- GOAL OF THE EXERCISE -
Word for word, give the entries back.

- SOURCE DATA -
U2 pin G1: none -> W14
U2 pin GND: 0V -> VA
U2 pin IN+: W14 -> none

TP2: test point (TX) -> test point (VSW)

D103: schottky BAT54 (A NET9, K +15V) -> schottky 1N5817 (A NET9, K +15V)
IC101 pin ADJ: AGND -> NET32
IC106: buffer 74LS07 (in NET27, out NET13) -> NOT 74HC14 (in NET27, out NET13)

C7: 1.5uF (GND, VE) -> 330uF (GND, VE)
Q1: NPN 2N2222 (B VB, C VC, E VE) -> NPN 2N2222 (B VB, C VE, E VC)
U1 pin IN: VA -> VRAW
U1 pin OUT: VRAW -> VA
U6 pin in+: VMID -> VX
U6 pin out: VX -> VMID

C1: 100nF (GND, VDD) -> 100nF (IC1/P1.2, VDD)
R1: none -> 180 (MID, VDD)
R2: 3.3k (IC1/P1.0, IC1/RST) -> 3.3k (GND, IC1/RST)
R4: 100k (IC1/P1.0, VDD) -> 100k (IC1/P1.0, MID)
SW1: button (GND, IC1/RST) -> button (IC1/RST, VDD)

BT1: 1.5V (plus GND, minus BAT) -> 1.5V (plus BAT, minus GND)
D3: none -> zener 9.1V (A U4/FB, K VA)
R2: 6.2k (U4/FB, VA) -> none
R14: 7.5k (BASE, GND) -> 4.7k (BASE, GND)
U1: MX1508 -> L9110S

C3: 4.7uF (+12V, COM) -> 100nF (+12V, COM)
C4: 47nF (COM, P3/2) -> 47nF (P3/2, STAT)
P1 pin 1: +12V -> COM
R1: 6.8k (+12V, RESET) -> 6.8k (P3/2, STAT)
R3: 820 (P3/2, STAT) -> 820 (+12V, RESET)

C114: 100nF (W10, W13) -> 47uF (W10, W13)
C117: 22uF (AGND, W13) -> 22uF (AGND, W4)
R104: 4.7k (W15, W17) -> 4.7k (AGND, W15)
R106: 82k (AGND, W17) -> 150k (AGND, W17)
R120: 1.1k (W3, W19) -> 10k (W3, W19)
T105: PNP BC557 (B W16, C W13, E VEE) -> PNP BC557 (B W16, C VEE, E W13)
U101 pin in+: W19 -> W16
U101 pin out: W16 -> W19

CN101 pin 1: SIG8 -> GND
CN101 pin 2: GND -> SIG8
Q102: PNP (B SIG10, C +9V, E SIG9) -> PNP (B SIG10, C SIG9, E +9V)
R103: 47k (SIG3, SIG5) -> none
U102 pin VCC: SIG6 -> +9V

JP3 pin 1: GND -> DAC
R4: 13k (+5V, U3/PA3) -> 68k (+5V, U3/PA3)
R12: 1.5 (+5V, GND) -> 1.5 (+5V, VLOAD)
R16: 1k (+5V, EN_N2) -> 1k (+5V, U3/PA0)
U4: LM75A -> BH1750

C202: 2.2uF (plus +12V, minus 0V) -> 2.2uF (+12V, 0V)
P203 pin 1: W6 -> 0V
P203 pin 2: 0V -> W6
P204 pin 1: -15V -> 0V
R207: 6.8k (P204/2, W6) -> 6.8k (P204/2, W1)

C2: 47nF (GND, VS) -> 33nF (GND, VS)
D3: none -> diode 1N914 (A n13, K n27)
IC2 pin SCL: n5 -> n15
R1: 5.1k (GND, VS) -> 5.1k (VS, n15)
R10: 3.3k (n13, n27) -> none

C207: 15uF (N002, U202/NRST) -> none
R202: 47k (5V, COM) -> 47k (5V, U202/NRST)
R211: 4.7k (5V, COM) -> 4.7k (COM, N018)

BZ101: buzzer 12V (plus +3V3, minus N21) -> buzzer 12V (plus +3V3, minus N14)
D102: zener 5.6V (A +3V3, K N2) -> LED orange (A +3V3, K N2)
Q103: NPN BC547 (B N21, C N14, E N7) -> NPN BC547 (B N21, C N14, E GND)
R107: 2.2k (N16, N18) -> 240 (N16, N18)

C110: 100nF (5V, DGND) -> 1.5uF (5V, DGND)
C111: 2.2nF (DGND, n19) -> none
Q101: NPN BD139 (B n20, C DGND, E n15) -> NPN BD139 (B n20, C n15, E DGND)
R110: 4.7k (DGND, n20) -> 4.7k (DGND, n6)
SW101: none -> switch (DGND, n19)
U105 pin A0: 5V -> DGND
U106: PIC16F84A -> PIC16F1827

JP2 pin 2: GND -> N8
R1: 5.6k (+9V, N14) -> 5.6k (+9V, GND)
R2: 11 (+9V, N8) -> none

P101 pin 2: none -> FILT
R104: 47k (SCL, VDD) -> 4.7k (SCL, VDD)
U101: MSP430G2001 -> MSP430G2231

- EXPECTED OUTPUT -
U2 pin G1: none -> W14
U2 pin GND: 0V -> VA
U2 pin IN+: W14 -> none

TP2: test point (TX) -> test point (VSW)

D103: schottky BAT54 (A NET9, K +15V) -> schottky 1N5817 (A NET9, K +15V)
IC101 pin ADJ: AGND -> NET32
IC106: buffer 74LS07 (in NET27, out NET13) -> NOT 74HC14 (in NET27, out NET13)

C7: 1.5uF (GND, VE) -> 330uF (GND, VE)
Q1: NPN 2N2222 (B VB, C VC, E VE) -> NPN 2N2222 (B VB, C VE, E VC)
U1 pin IN: VA -> VRAW
U1 pin OUT: VRAW -> VA
U6 pin in+: VMID -> VX
U6 pin out: VX -> VMID

C1: 100nF (GND, VDD) -> 100nF (IC1/P1.2, VDD)
R1: none -> 180 (MID, VDD)
R2: 3.3k (IC1/P1.0, IC1/RST) -> 3.3k (GND, IC1/RST)
R4: 100k (IC1/P1.0, VDD) -> 100k (IC1/P1.0, MID)
SW1: button (GND, IC1/RST) -> button (IC1/RST, VDD)

BT1: 1.5V (plus GND, minus BAT) -> 1.5V (plus BAT, minus GND)
D3: none -> zener 9.1V (A U4/FB, K VA)
R2: 6.2k (U4/FB, VA) -> none
R14: 7.5k (BASE, GND) -> 4.7k (BASE, GND)
U1: MX1508 -> L9110S

C3: 4.7uF (+12V, COM) -> 100nF (+12V, COM)
C4: 47nF (COM, P3/2) -> 47nF (P3/2, STAT)
P1 pin 1: +12V -> COM
R1: 6.8k (+12V, RESET) -> 6.8k (P3/2, STAT)
R3: 820 (P3/2, STAT) -> 820 (+12V, RESET)

C114: 100nF (W10, W13) -> 47uF (W10, W13)
C117: 22uF (AGND, W13) -> 22uF (AGND, W4)
R104: 4.7k (W15, W17) -> 4.7k (AGND, W15)
R106: 82k (AGND, W17) -> 150k (AGND, W17)
R120: 1.1k (W3, W19) -> 10k (W3, W19)
T105: PNP BC557 (B W16, C W13, E VEE) -> PNP BC557 (B W16, C VEE, E W13)
U101 pin in+: W19 -> W16
U101 pin out: W16 -> W19

CN101 pin 1: SIG8 -> GND
CN101 pin 2: GND -> SIG8
Q102: PNP (B SIG10, C +9V, E SIG9) -> PNP (B SIG10, C SIG9, E +9V)
R103: 47k (SIG3, SIG5) -> none
U102 pin VCC: SIG6 -> +9V

JP3 pin 1: GND -> DAC
R4: 13k (+5V, U3/PA3) -> 68k (+5V, U3/PA3)
R12: 1.5 (+5V, GND) -> 1.5 (+5V, VLOAD)
R16: 1k (+5V, EN_N2) -> 1k (+5V, U3/PA0)
U4: LM75A -> BH1750

C202: 2.2uF (plus +12V, minus 0V) -> 2.2uF (+12V, 0V)
P203 pin 1: W6 -> 0V
P203 pin 2: 0V -> W6
P204 pin 1: -15V -> 0V
R207: 6.8k (P204/2, W6) -> 6.8k (P204/2, W1)

C2: 47nF (GND, VS) -> 33nF (GND, VS)
D3: none -> diode 1N914 (A n13, K n27)
IC2 pin SCL: n5 -> n15
R1: 5.1k (GND, VS) -> 5.1k (VS, n15)
R10: 3.3k (n13, n27) -> none

C207: 15uF (N002, U202/NRST) -> none
R202: 47k (5V, COM) -> 47k (5V, U202/NRST)
R211: 4.7k (5V, COM) -> 4.7k (COM, N018)

BZ101: buzzer 12V (plus +3V3, minus N21) -> buzzer 12V (plus +3V3, minus N14)
D102: zener 5.6V (A +3V3, K N2) -> LED orange (A +3V3, K N2)
Q103: NPN BC547 (B N21, C N14, E N7) -> NPN BC547 (B N21, C N14, E GND)
R107: 2.2k (N16, N18) -> 240 (N16, N18)

C110: 100nF (5V, DGND) -> 1.5uF (5V, DGND)
C111: 2.2nF (DGND, n19) -> none
Q101: NPN BD139 (B n20, C DGND, E n15) -> NPN BD139 (B n20, C n15, E DGND)
R110: 4.7k (DGND, n20) -> 4.7k (DGND, n6)
SW101: none -> switch (DGND, n19)
U105 pin A0: 5V -> DGND
U106: PIC16F84A -> PIC16F1827

JP2 pin 2: GND -> N8
R1: 5.6k (+9V, N14) -> 5.6k (+9V, GND)
R2: 11 (+9V, N8) -> none

P101 pin 2: none -> FILT
R104: 47k (SCL, VDD) -> 4.7k (SCL, VDD)
U101: MSP430G2001 -> MSP430G2231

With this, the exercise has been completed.